■ WHAT THE TASK ASKS ■
The answer is to be an exact copy of the lines below running from the line with "DHT2: AM2302 -> none" down to the line with "DHT2 pin VCC: VIN -> none", both ends included, and nothing more.

■ AVAILABLE DATA ■
/---

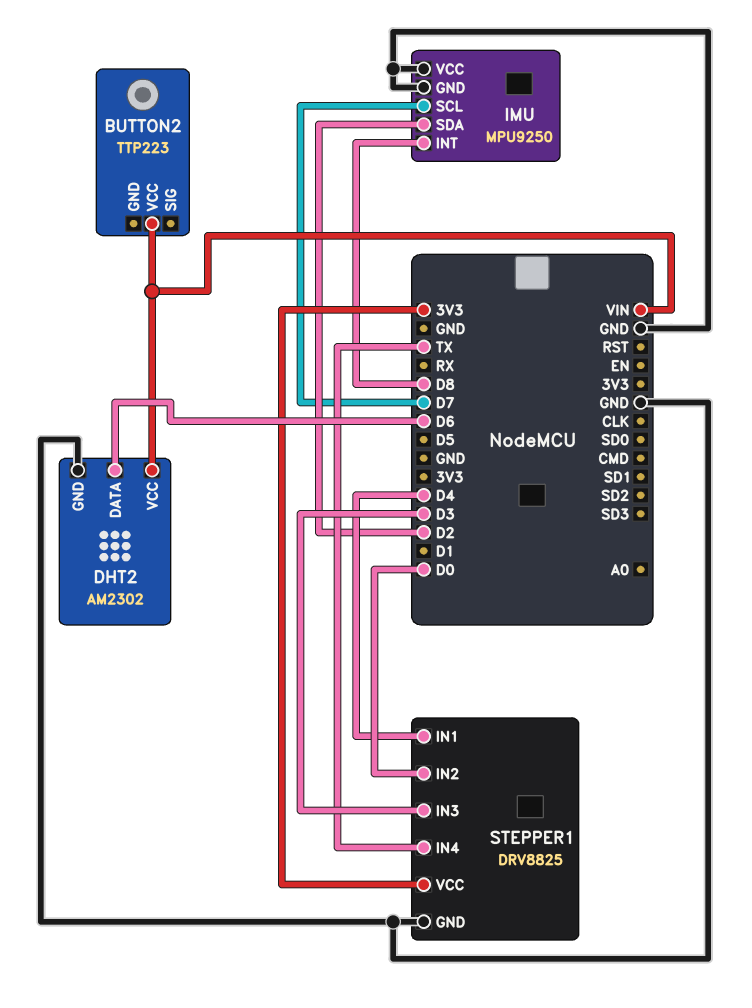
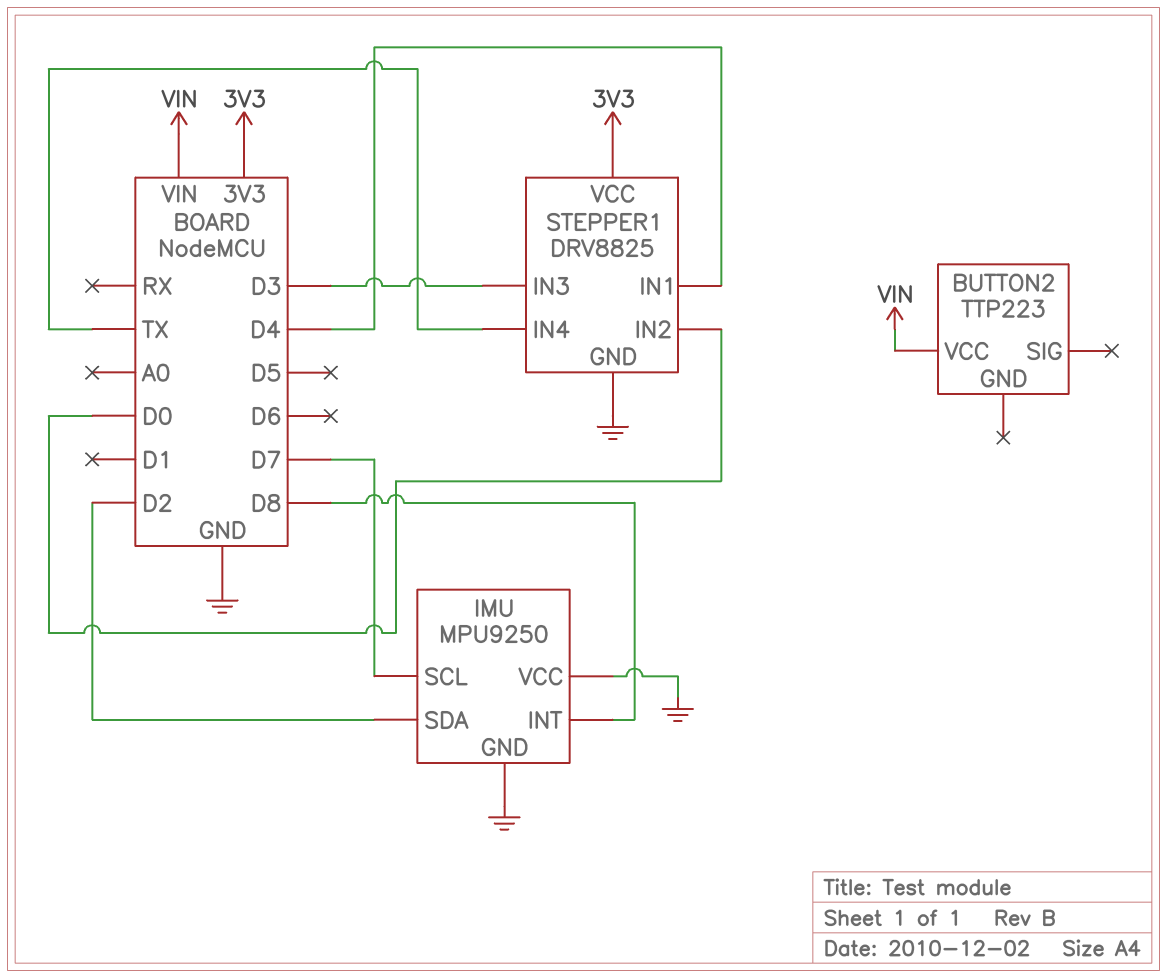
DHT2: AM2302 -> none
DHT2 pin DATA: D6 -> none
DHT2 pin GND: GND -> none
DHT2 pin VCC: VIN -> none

\---
/---

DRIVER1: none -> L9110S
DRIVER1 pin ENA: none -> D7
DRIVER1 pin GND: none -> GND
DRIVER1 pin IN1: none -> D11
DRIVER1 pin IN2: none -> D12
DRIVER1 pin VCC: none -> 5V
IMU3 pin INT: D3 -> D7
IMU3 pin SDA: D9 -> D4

\---

■ EXERCISE OUTPUT ■
DHT2: AM2302 -> none
DHT2 pin DATA: D6 -> none
DHT2 pin GND: GND -> none
DHT2 pin VCC: VIN -> none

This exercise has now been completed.